→ **WHAT TO PRODUCE**:
The records below need retyping in full; give them again exactly.

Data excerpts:

"""

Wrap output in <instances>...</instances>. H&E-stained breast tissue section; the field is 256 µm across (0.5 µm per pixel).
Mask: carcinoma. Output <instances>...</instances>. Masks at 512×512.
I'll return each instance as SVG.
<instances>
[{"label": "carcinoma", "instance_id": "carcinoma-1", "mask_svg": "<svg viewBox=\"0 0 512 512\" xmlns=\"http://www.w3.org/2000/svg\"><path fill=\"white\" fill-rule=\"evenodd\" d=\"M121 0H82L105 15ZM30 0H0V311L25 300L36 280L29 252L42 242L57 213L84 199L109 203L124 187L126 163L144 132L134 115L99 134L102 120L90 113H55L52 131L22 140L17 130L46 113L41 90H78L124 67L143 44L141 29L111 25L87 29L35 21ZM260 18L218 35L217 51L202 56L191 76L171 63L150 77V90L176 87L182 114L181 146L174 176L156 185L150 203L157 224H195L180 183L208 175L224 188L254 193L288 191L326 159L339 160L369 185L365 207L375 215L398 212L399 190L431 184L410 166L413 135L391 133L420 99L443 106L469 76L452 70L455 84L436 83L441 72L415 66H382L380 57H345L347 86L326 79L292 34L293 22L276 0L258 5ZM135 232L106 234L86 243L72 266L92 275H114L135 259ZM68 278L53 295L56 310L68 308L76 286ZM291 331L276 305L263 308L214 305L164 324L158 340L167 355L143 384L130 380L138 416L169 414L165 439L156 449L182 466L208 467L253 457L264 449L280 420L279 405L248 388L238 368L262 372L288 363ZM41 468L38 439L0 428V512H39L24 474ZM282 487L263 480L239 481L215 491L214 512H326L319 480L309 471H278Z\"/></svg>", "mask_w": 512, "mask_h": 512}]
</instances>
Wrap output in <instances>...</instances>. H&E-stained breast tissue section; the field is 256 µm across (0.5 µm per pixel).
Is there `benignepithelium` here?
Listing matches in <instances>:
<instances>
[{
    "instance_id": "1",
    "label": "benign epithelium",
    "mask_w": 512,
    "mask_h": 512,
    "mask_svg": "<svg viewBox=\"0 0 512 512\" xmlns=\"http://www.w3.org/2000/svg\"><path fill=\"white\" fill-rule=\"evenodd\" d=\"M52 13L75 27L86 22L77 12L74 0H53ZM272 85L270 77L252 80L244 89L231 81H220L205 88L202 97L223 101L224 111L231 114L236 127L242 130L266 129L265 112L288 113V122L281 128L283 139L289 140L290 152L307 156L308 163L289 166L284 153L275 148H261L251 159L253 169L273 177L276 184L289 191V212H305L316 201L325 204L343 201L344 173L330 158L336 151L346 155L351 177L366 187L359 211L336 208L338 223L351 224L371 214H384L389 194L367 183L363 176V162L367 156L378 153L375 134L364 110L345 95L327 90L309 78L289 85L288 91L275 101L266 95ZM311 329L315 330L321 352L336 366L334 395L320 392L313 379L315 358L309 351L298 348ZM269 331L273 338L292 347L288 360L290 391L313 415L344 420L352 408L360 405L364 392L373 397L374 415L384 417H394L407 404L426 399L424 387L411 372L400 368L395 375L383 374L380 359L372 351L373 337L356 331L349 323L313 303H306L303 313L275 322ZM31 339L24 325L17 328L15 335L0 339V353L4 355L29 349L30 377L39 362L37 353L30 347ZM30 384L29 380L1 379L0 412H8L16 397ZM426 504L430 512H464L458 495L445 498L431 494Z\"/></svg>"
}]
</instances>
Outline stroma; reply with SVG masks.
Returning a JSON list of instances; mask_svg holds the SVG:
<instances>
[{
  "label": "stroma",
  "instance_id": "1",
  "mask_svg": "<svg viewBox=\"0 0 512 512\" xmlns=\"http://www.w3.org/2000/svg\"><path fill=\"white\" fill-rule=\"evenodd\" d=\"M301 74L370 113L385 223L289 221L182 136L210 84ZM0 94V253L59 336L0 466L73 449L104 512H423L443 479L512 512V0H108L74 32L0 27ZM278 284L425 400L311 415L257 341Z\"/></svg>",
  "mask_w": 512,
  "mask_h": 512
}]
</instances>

"""

→ **EXERCISE SOLUTION**:
Wrap output in <instances>...</instances>. H&E-stained breast tissue section; the field is 256 µm across (0.5 µm per pixel).
Mask: carcinoma. Output <instances>...</instances>. Masks at 512×512.
I'll return each instance as SVG.
<instances>
[{"label": "carcinoma", "instance_id": "carcinoma-1", "mask_svg": "<svg viewBox=\"0 0 512 512\" xmlns=\"http://www.w3.org/2000/svg\"><path fill=\"white\" fill-rule=\"evenodd\" d=\"M121 0H82L105 15ZM30 0H0V311L25 300L36 280L29 252L42 242L57 213L84 199L109 203L124 187L126 163L144 132L134 115L99 134L102 120L90 113H55L52 131L22 140L17 130L46 113L41 90H78L124 67L143 44L141 29L111 25L87 29L35 21ZM260 18L218 35L217 51L202 56L191 76L171 63L150 77V90L176 87L182 114L181 146L174 176L156 185L150 203L157 224H195L180 183L208 175L224 188L254 193L288 191L326 159L339 160L369 185L365 207L375 215L398 212L399 190L431 184L410 166L413 135L391 133L420 99L443 106L469 76L452 70L455 84L436 83L441 72L415 66H382L380 57H345L347 86L326 79L292 34L293 22L276 0L258 5ZM135 232L106 234L86 243L72 266L92 275H114L135 259ZM68 278L53 295L56 310L68 308L76 286ZM291 331L276 305L263 308L214 305L164 324L158 340L167 355L143 384L130 380L138 416L169 414L165 439L156 449L182 466L208 467L253 457L264 449L280 420L279 405L248 388L238 368L262 372L288 363ZM41 468L38 439L0 428V512H39L24 474ZM282 487L263 480L239 481L215 491L214 512H326L319 480L309 471H278Z\"/></svg>", "mask_w": 512, "mask_h": 512}]
</instances>
Wrap output in <instances>...</instances>. H&E-stained breast tissue section; the field is 256 µm across (0.5 µm per pixel).
Is there `benignepithelium` here?
Listing matches in <instances>:
<instances>
[{
    "instance_id": "1",
    "label": "benign epithelium",
    "mask_w": 512,
    "mask_h": 512,
    "mask_svg": "<svg viewBox=\"0 0 512 512\" xmlns=\"http://www.w3.org/2000/svg\"><path fill=\"white\" fill-rule=\"evenodd\" d=\"M52 13L75 27L86 22L77 12L74 0H53ZM272 85L270 77L252 80L244 89L231 81H220L205 88L202 97L223 101L224 111L231 114L236 127L242 130L266 129L265 112L288 113V122L281 128L283 139L289 140L290 152L307 156L308 163L289 166L284 153L275 148H261L251 159L253 169L273 177L276 184L289 191V212H305L316 201L325 204L343 201L344 173L330 158L336 151L346 155L351 177L366 187L359 211L336 208L338 223L351 224L371 214H384L389 194L367 183L363 176V162L367 156L378 153L375 134L364 110L345 95L327 90L309 78L289 85L288 91L275 101L266 95ZM311 329L315 330L321 352L336 366L334 395L320 392L313 379L315 358L309 351L298 348ZM269 331L273 338L292 347L288 360L290 391L313 415L344 420L352 408L360 405L364 392L373 397L374 415L384 417H394L407 404L426 399L424 387L411 372L400 368L395 375L383 374L380 359L372 351L373 337L356 331L349 323L313 303H306L303 313L275 322ZM31 339L24 325L17 328L15 335L0 339V353L4 355L29 349L30 377L39 362L37 353L30 347ZM30 384L29 380L1 379L0 412H8L16 397ZM426 504L430 512H464L458 495L445 498L431 494Z\"/></svg>"
}]
</instances>
Outline stroma; reply with SVG masks.
Returning a JSON list of instances; mask_svg holds the SVG:
<instances>
[{
  "label": "stroma",
  "instance_id": "1",
  "mask_svg": "<svg viewBox=\"0 0 512 512\" xmlns=\"http://www.w3.org/2000/svg\"><path fill=\"white\" fill-rule=\"evenodd\" d=\"M301 74L370 113L385 223L289 221L182 136L210 84ZM0 94V253L59 336L0 466L73 449L104 512H423L443 479L512 512V0H108L74 32L0 27ZM278 284L425 400L311 415L257 341Z\"/></svg>",
  "mask_w": 512,
  "mask_h": 512
}]
</instances>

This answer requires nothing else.